§ **How to complete this task**:
The answer must consist of every record below, reproduced exactly.

(Records contained in a dataset)
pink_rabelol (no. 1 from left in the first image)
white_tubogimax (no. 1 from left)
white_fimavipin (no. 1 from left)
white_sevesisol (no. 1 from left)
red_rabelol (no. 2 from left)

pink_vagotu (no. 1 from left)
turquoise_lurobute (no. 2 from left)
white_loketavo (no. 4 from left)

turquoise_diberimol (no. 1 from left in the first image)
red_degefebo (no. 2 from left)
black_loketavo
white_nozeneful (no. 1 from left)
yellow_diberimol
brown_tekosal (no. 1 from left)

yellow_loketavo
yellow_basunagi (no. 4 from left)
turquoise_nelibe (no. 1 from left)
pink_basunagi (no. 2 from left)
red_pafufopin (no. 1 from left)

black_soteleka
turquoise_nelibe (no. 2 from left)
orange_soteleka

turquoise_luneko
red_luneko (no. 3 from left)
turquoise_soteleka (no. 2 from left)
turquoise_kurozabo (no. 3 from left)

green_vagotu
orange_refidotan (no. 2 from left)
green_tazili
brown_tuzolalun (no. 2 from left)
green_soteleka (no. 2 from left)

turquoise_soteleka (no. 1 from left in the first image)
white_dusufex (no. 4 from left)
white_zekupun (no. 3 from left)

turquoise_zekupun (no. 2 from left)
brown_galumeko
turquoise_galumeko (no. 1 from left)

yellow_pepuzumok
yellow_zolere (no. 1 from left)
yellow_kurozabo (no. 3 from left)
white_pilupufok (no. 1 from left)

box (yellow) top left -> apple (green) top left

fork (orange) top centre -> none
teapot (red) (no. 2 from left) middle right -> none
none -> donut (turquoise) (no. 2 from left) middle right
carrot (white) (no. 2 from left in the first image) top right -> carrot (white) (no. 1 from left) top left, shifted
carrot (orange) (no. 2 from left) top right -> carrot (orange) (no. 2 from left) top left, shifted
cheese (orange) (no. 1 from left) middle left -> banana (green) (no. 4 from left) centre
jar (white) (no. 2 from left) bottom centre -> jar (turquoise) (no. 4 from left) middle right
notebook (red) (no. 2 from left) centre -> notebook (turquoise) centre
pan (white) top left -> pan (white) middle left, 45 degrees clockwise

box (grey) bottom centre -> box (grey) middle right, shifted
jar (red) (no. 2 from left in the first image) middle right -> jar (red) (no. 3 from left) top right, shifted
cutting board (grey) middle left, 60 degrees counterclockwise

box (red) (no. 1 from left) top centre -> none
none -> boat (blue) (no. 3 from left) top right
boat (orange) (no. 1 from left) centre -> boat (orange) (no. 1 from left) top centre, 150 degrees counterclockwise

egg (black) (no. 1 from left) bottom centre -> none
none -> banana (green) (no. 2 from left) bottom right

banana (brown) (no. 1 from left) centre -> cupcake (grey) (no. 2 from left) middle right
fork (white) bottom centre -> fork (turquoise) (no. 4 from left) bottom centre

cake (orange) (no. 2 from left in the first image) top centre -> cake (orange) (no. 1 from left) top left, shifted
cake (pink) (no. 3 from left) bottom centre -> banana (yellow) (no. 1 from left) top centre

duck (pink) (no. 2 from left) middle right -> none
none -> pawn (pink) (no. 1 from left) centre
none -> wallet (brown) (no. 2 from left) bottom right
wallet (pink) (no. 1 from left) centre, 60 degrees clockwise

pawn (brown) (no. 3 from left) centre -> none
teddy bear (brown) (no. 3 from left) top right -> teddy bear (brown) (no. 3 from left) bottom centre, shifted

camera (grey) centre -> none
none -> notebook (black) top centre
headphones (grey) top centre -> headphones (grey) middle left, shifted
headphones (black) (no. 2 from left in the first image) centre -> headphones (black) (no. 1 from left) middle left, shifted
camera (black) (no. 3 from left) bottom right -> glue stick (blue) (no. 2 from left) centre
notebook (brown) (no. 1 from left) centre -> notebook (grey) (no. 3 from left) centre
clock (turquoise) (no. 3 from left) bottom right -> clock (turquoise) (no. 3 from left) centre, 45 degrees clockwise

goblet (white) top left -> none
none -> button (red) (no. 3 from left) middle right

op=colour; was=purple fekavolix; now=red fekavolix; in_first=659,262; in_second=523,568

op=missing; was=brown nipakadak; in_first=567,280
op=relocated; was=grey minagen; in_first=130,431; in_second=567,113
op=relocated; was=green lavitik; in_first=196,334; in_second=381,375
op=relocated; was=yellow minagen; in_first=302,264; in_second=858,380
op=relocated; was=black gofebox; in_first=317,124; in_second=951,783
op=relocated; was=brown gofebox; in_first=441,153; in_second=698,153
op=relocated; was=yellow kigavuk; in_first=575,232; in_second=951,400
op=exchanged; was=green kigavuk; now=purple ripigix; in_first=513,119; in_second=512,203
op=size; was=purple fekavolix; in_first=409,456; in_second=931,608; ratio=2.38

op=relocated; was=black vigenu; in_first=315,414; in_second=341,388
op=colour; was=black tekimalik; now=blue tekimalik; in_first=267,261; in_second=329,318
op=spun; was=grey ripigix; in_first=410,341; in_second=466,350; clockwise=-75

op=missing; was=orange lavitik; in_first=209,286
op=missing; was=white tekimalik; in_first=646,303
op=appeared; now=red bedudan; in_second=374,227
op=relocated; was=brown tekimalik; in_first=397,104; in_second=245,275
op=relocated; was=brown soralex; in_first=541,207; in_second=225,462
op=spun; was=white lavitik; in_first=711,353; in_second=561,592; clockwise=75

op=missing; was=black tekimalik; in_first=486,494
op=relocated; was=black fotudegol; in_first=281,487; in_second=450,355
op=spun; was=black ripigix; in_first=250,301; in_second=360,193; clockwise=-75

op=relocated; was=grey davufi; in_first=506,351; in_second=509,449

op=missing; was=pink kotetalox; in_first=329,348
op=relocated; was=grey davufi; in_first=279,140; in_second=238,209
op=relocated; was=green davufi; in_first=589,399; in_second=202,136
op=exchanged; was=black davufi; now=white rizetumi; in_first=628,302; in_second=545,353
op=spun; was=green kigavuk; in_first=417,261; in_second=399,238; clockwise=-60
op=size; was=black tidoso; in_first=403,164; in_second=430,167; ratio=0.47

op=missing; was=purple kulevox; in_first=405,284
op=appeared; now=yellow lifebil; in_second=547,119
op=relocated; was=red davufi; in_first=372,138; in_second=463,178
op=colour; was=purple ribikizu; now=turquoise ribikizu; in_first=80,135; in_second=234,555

§ **Response**:
pink_rabelol (no. 1 from left in the first image)
white_tubogimax (no. 1 from left)
white_fimavipin (no. 1 from left)
white_sevesisol (no. 1 from left)
red_rabelol (no. 2 from left)

pink_vagotu (no. 1 from left)
turquoise_lurobute (no. 2 from left)
white_loketavo (no. 4 from left)

turquoise_diberimol (no. 1 from left in the first image)
red_degefebo (no. 2 from left)
black_loketavo
white_nozeneful (no. 1 from left)
yellow_diberimol
brown_tekosal (no. 1 from left)

yellow_loketavo
yellow_basunagi (no. 4 from left)
turquoise_nelibe (no. 1 from left)
pink_basunagi (no. 2 from left)
red_pafufopin (no. 1 from left)

black_soteleka
turquoise_nelibe (no. 2 from left)
orange_soteleka

turquoise_luneko
red_luneko (no. 3 from left)
turquoise_soteleka (no. 2 from left)
turquoise_kurozabo (no. 3 from left)

green_vagotu
orange_refidotan (no. 2 from left)
green_tazili
brown_tuzolalun (no. 2 from left)
green_soteleka (no. 2 from left)

turquoise_soteleka (no. 1 from left in the first image)
white_dusufex (no. 4 from left)
white_zekupun (no. 3 from left)

turquoise_zekupun (no. 2 from left)
brown_galumeko
turquoise_galumeko (no. 1 from left)

yellow_pepuzumok
yellow_zolere (no. 1 from left)
yellow_kurozabo (no. 3 from left)
white_pilupufok (no. 1 from left)

box (yellow) top left -> apple (green) top left

fork (orange) top centre -> none
teapot (red) (no. 2 from left) middle right -> none
none -> donut (turquoise) (no. 2 from left) middle right
carrot (white) (no. 2 from left in the first image) top right -> carrot (white) (no. 1 from left) top left, shifted
carrot (orange) (no. 2 from left) top right -> carrot (orange) (no. 2 from left) top left, shifted
cheese (orange) (no. 1 from left) middle left -> banana (green) (no. 4 from left) centre
jar (white) (no. 2 from left) bottom centre -> jar (turquoise) (no. 4 from left) middle right
notebook (red) (no. 2 from left) centre -> notebook (turquoise) centre
pan (white) top left -> pan (white) middle left, 45 degrees clockwise

box (grey) bottom centre -> box (grey) middle right, shifted
jar (red) (no. 2 from left in the first image) middle right -> jar (red) (no. 3 from left) top right, shifted
cutting board (grey) middle left, 60 degrees counterclockwise

box (red) (no. 1 from left) top centre -> none
none -> boat (blue) (no. 3 from left) top right
boat (orange) (no. 1 from left) centre -> boat (orange) (no. 1 from left) top centre, 150 degrees counterclockwise

egg (black) (no. 1 from left) bottom centre -> none
none -> banana (green) (no. 2 from left) bottom right

banana (brown) (no. 1 from left) centre -> cupcake (grey) (no. 2 from left) middle right
fork (white) bottom centre -> fork (turquoise) (no. 4 from left) bottom centre

cake (orange) (no. 2 from left in the first image) top centre -> cake (orange) (no. 1 from left) top left, shifted
cake (pink) (no. 3 from left) bottom centre -> banana (yellow) (no. 1 from left) top centre

duck (pink) (no. 2 from left) middle right -> none
none -> pawn (pink) (no. 1 from left) centre
none -> wallet (brown) (no. 2 from left) bottom right
wallet (pink) (no. 1 from left) centre, 60 degrees clockwise

pawn (brown) (no. 3 from left) centre -> none
teddy bear (brown) (no. 3 from left) top right -> teddy bear (brown) (no. 3 from left) bottom centre, shifted

camera (grey) centre -> none
none -> notebook (black) top centre
headphones (grey) top centre -> headphones (grey) middle left, shifted
headphones (black) (no. 2 from left in the first image) centre -> headphones (black) (no. 1 from left) middle left, shifted
camera (black) (no. 3 from left) bottom right -> glue stick (blue) (no. 2 from left) centre
notebook (brown) (no. 1 from left) centre -> notebook (grey) (no. 3 from left) centre
clock (turquoise) (no. 3 from left) bottom right -> clock (turquoise) (no. 3 from left) centre, 45 degrees clockwise

goblet (white) top left -> none
none -> button (red) (no. 3 from left) middle right

op=colour; was=purple fekavolix; now=red fekavolix; in_first=659,262; in_second=523,568

op=missing; was=brown nipakadak; in_first=567,280
op=relocated; was=grey minagen; in_first=130,431; in_second=567,113
op=relocated; was=green lavitik; in_first=196,334; in_second=381,375
op=relocated; was=yellow minagen; in_first=302,264; in_second=858,380
op=relocated; was=black gofebox; in_first=317,124; in_second=951,783
op=relocated; was=brown gofebox; in_first=441,153; in_second=698,153
op=relocated; was=yellow kigavuk; in_first=575,232; in_second=951,400
op=exchanged; was=green kigavuk; now=purple ripigix; in_first=513,119; in_second=512,203
op=size; was=purple fekavolix; in_first=409,456; in_second=931,608; ratio=2.38

op=relocated; was=black vigenu; in_first=315,414; in_second=341,388
op=colour; was=black tekimalik; now=blue tekimalik; in_first=267,261; in_second=329,318
op=spun; was=grey ripigix; in_first=410,341; in_second=466,350; clockwise=-75

op=missing; was=orange lavitik; in_first=209,286
op=missing; was=white tekimalik; in_first=646,303
op=appeared; now=red bedudan; in_second=374,227
op=relocated; was=brown tekimalik; in_first=397,104; in_second=245,275
op=relocated; was=brown soralex; in_first=541,207; in_second=225,462
op=spun; was=white lavitik; in_first=711,353; in_second=561,592; clockwise=75

op=missing; was=black tekimalik; in_first=486,494
op=relocated; was=black fotudegol; in_first=281,487; in_second=450,355
op=spun; was=black ripigix; in_first=250,301; in_second=360,193; clockwise=-75

op=relocated; was=grey davufi; in_first=506,351; in_second=509,449

op=missing; was=pink kotetalox; in_first=329,348
op=relocated; was=grey davufi; in_first=279,140; in_second=238,209
op=relocated; was=green davufi; in_first=589,399; in_second=202,136
op=exchanged; was=black davufi; now=white rizetumi; in_first=628,302; in_second=545,353
op=spun; was=green kigavuk; in_first=417,261; in_second=399,238; clockwise=-60
op=size; was=black tidoso; in_first=403,164; in_second=430,167; ratio=0.47

op=missing; was=purple kulevox; in_first=405,284
op=appeared; now=yellow lifebil; in_second=547,119
op=relocated; was=red davufi; in_first=372,138; in_second=463,178
op=colour; was=purple ribikizu; now=turquoise ribikizu; in_first=80,135; in_second=234,555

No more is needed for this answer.